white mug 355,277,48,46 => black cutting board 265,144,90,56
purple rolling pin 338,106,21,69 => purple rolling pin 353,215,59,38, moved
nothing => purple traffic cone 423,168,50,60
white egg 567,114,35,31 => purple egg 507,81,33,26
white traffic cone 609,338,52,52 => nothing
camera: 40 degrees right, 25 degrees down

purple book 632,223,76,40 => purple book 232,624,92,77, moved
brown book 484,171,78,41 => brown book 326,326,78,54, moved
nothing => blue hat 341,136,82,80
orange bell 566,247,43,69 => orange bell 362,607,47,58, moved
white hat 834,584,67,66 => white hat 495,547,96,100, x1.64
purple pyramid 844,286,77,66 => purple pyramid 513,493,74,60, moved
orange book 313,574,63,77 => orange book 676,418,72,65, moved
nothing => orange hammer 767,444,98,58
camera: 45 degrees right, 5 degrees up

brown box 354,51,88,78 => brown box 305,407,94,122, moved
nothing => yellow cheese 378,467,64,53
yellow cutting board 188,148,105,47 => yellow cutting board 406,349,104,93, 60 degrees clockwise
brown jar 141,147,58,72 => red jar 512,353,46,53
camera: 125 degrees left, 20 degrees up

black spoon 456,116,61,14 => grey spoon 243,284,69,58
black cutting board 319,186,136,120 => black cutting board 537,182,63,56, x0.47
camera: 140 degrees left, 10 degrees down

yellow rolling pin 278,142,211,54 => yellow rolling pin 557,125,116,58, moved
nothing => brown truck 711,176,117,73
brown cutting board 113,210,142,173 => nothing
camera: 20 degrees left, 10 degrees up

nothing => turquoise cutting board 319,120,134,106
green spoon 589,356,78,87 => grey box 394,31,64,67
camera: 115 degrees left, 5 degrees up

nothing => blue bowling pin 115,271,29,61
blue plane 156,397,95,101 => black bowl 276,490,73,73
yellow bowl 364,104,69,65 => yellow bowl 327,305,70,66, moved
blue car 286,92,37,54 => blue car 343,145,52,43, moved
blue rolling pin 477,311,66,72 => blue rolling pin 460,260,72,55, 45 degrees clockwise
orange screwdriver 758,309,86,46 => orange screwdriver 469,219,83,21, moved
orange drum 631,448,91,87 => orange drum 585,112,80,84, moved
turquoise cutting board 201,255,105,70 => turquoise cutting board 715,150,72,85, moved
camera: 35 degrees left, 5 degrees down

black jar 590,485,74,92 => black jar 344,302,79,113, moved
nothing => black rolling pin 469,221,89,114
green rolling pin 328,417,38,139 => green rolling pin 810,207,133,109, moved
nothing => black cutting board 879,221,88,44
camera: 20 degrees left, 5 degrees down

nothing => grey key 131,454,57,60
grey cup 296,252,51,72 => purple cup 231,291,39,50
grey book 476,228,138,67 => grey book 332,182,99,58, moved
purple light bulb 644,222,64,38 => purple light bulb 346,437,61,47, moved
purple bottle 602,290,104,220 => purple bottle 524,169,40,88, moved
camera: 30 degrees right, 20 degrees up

****************

Quote exactly the first line of the entries and every line after it, stopping with the line that contains "white traffic cone 609,338,52,52 => nothing".

* Response for this exercise
white mug 355,277,48,46 => black cutting board 265,144,90,56
purple rolling pin 338,106,21,69 => purple rolling pin 353,215,59,38, moved
nothing => purple traffic cone 423,168,50,60
white egg 567,114,35,31 => purple egg 507,81,33,26
white traffic cone 609,338,52,52 => nothing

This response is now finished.